- What is required
Without the pictures, restate all of the data below word for word.

- Stored data
____________
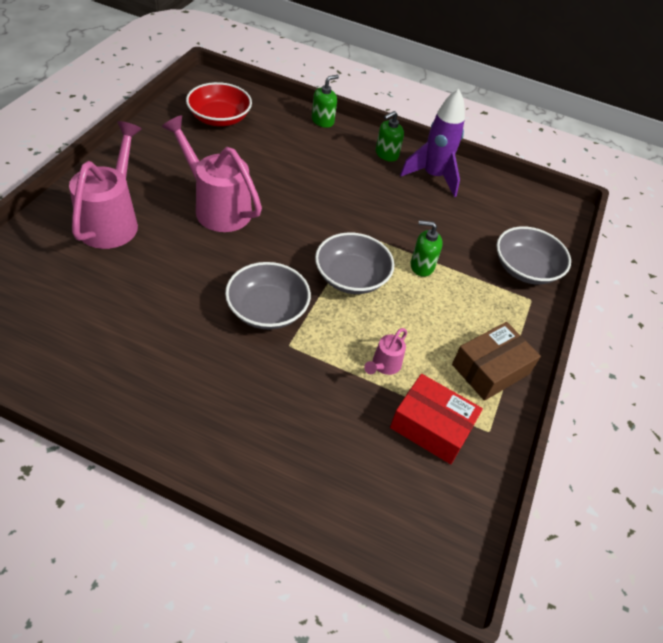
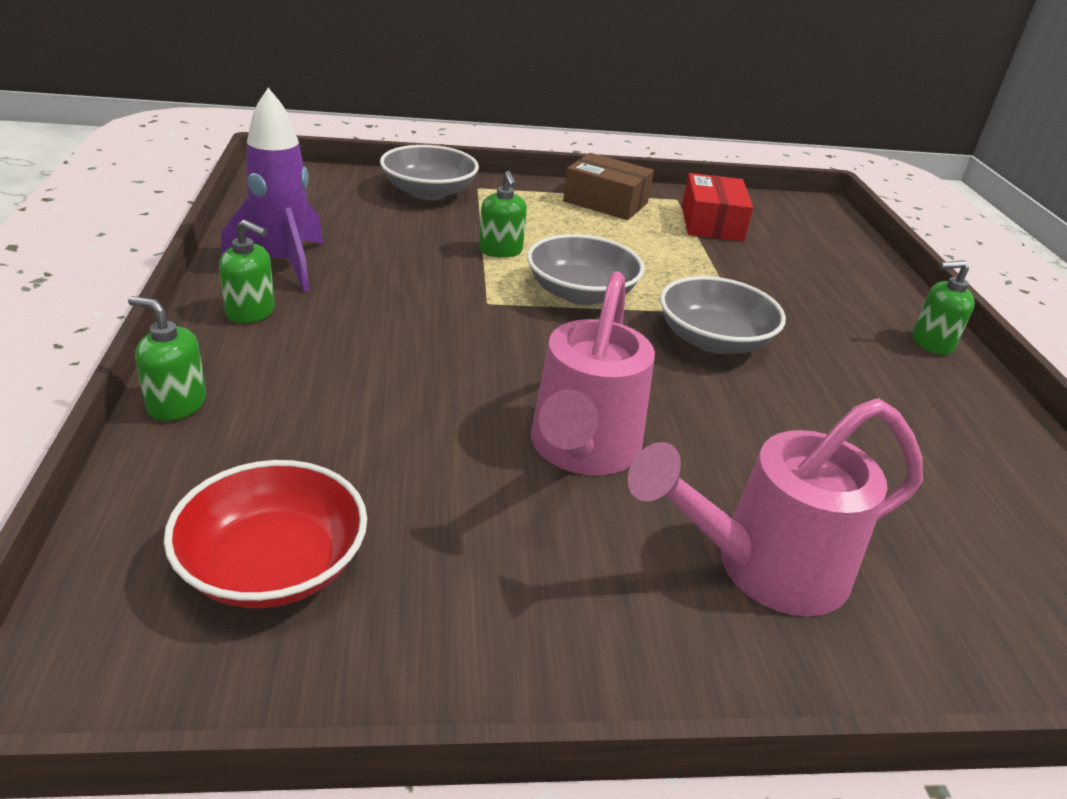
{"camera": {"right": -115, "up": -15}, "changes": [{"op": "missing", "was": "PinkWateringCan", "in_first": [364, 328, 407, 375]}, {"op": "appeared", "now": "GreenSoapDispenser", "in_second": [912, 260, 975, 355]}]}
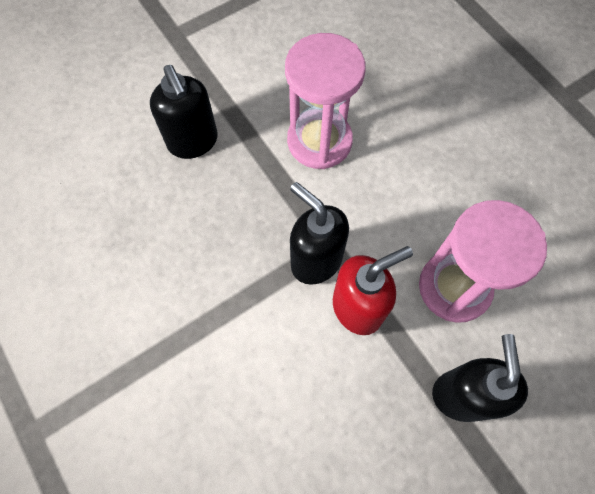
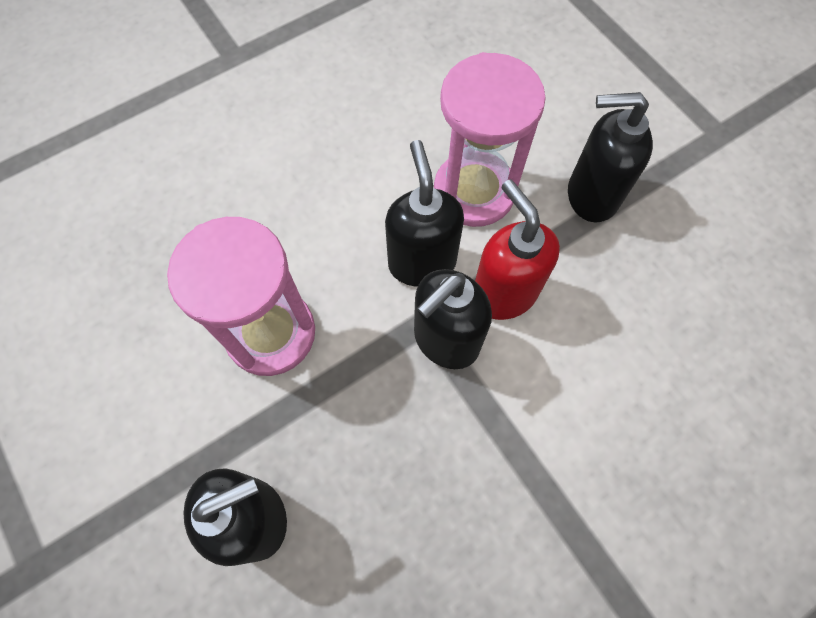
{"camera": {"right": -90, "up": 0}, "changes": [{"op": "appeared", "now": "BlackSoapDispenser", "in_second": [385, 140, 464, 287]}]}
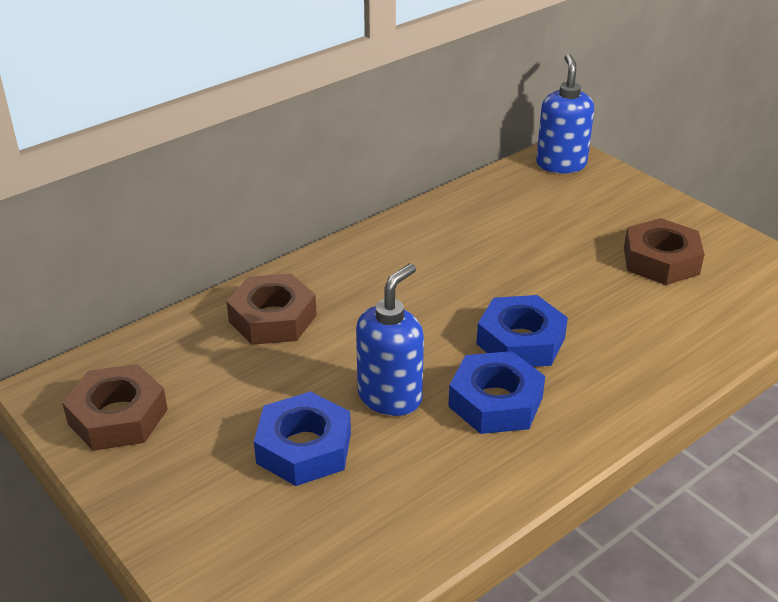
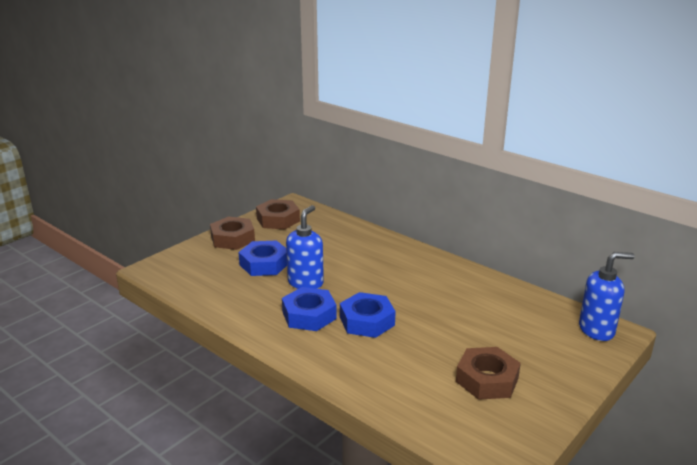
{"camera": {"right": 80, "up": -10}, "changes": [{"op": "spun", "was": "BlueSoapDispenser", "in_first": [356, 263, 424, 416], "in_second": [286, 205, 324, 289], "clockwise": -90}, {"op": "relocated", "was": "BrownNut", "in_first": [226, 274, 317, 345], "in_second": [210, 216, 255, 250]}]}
____________
- Your response
{"camera": {"right": -115, "up": -15}, "changes": [{"op": "missing", "was": "PinkWateringCan", "in_first": [364, 328, 407, 375]}, {"op": "appeared", "now": "GreenSoapDispenser", "in_second": [912, 260, 975, 355]}]}
{"camera": {"right": -90, "up": 0}, "changes": [{"op": "appeared", "now": "BlackSoapDispenser", "in_second": [385, 140, 464, 287]}]}
{"camera": {"right": 80, "up": -10}, "changes": [{"op": "spun", "was": "BlueSoapDispenser", "in_first": [356, 263, 424, 416], "in_second": [286, 205, 324, 289], "clockwise": -90}, {"op": "relocated", "was": "BrownNut", "in_first": [226, 274, 317, 345], "in_second": [210, 216, 255, 250]}]}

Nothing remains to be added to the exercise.